ACTIVITY
In the listing that follows, the lines starting at the one containing "gray cross: (306, 87)" and ending at the one containing "red trapezoid: (680, 806)" are to be returned exactly, both boundary lines included, and no others.

EXERCISE DATA
○ ○ ○ ○ ○

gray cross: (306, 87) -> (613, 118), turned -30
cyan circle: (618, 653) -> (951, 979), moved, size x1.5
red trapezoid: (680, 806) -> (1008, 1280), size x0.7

○ ○ ○ ○ ○

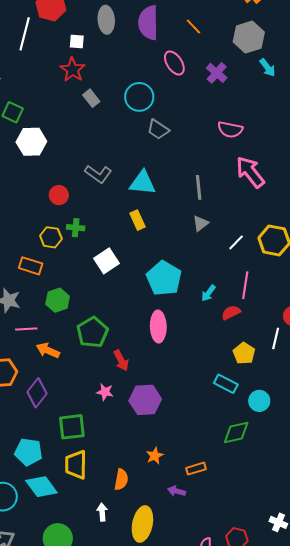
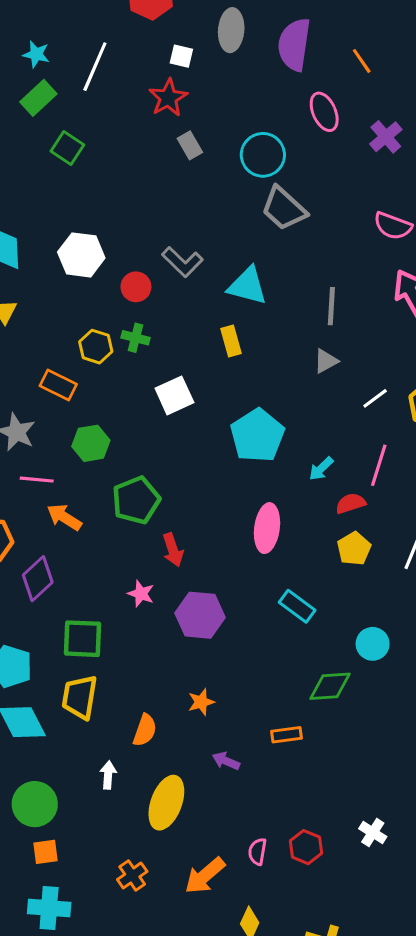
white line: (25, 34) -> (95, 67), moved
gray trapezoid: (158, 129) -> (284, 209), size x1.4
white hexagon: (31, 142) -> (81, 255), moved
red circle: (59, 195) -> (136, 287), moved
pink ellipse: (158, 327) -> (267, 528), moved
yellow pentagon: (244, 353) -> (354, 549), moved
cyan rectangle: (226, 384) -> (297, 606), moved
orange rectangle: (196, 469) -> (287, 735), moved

○ ○ ○ ○ ○

WRITTEN ANSWER
gray cross: (306, 87) -> (613, 118), turned -30
cyan circle: (618, 653) -> (951, 979), moved, size x1.5
red trapezoid: (680, 806) -> (1008, 1280), size x0.7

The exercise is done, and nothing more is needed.